Assignment
Each line of the data that mentions the string "orange" needs to be identified and copied.

Records
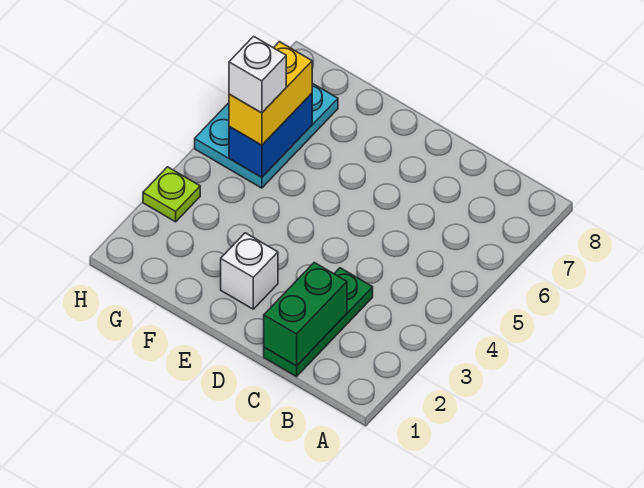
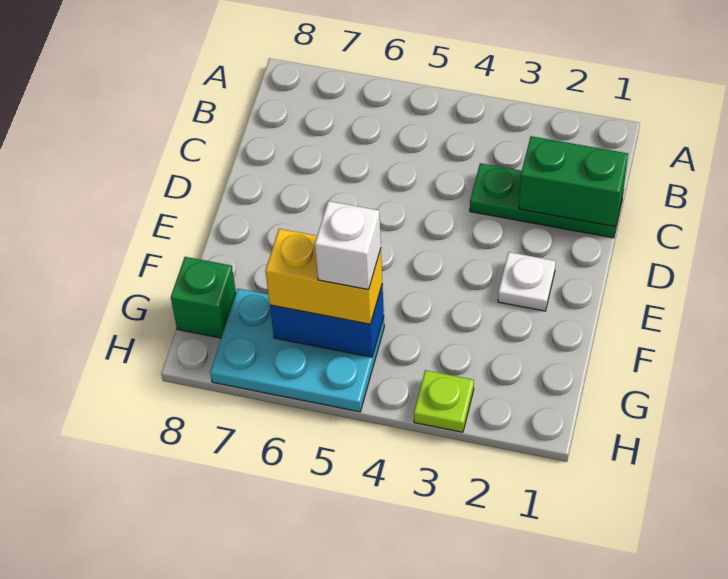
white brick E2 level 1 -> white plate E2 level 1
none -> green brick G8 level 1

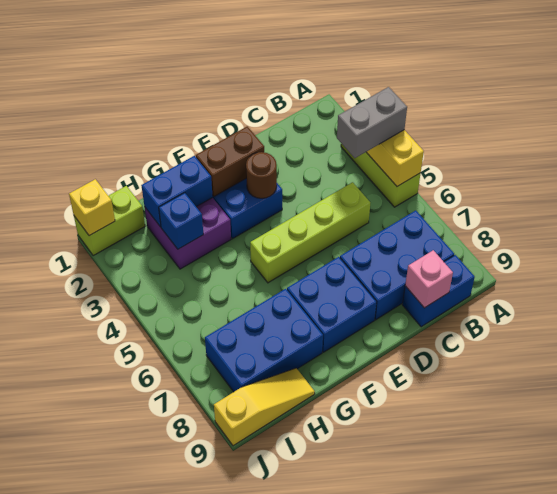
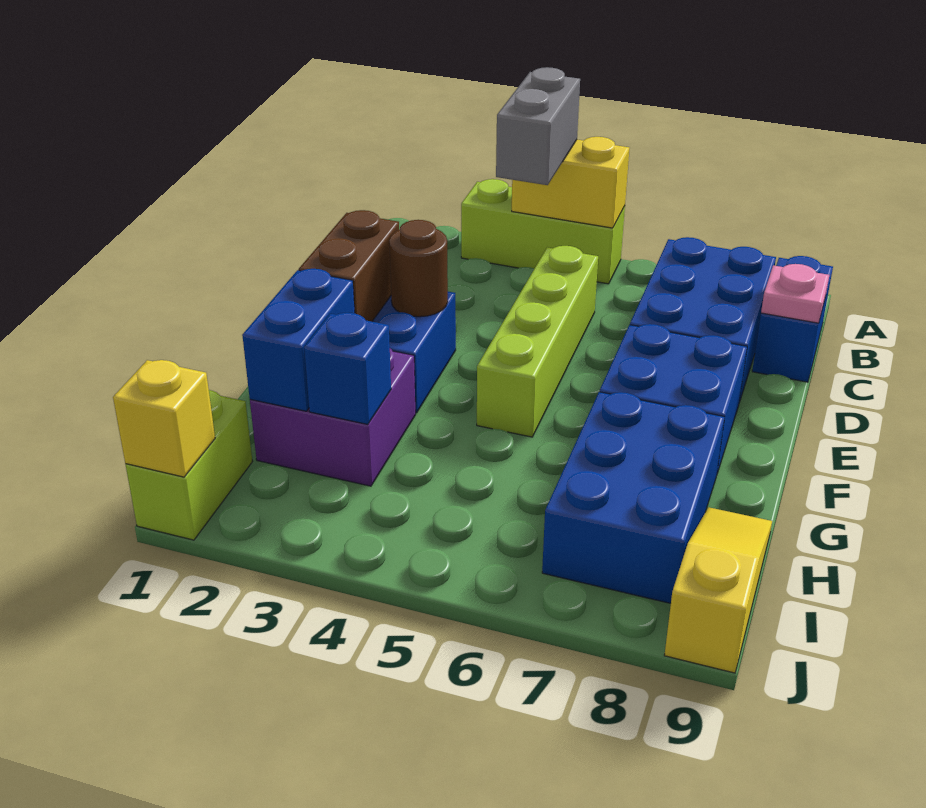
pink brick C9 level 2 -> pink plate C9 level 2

...

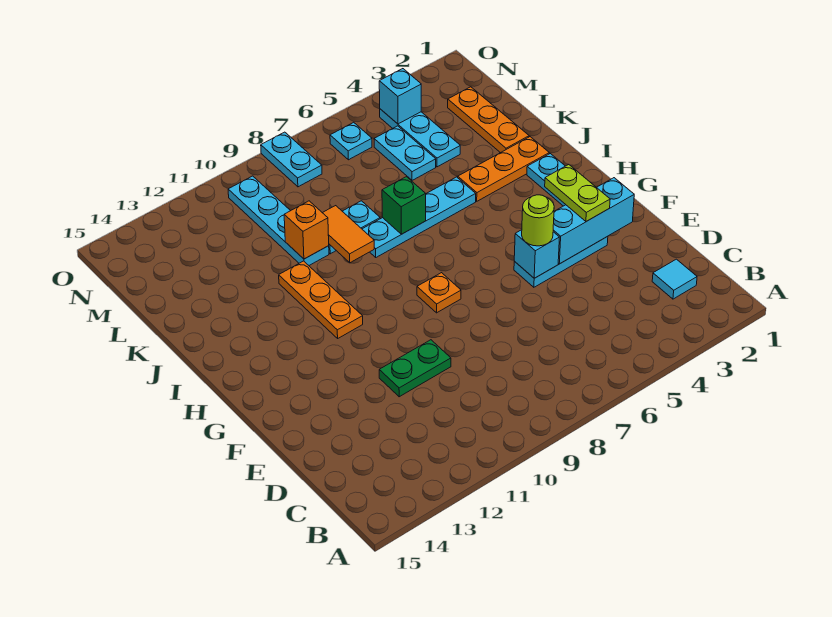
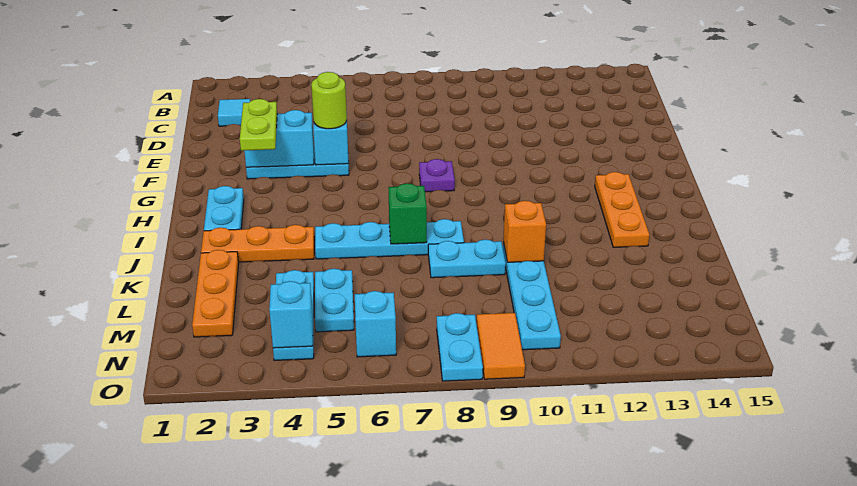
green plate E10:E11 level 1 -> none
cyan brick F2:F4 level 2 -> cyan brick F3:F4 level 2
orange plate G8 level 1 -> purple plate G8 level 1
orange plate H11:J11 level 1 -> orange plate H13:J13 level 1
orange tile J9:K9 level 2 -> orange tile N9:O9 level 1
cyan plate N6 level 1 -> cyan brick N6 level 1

...

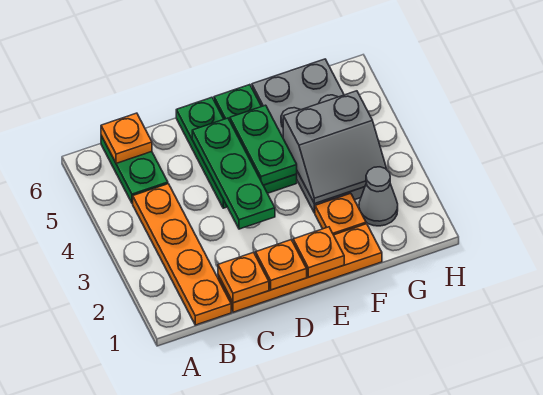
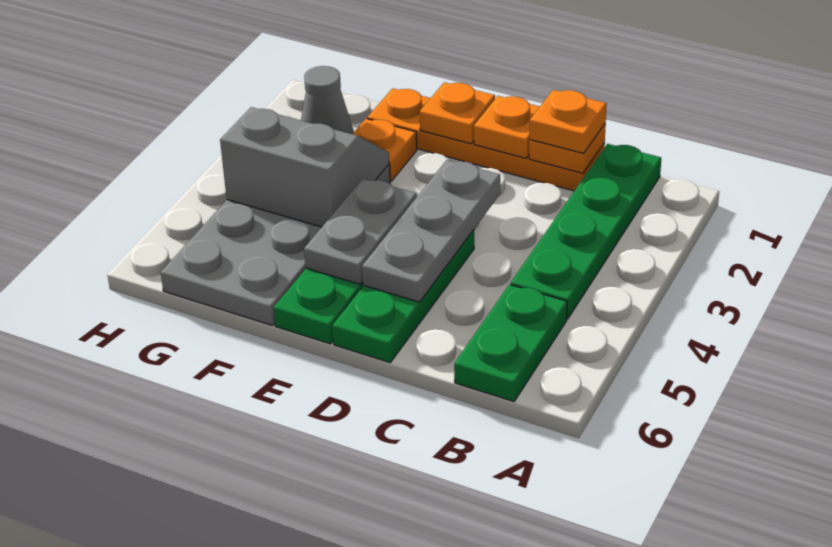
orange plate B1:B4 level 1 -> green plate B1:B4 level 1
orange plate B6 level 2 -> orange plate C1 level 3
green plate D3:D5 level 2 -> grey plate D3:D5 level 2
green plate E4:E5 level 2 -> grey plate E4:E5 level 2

Finished exercise
orange plate G8 level 1 -> purple plate G8 level 1
orange plate H11:J11 level 1 -> orange plate H13:J13 level 1
orange tile J9:K9 level 2 -> orange tile N9:O9 level 1
orange plate B1:B4 level 1 -> green plate B1:B4 level 1
orange plate B6 level 2 -> orange plate C1 level 3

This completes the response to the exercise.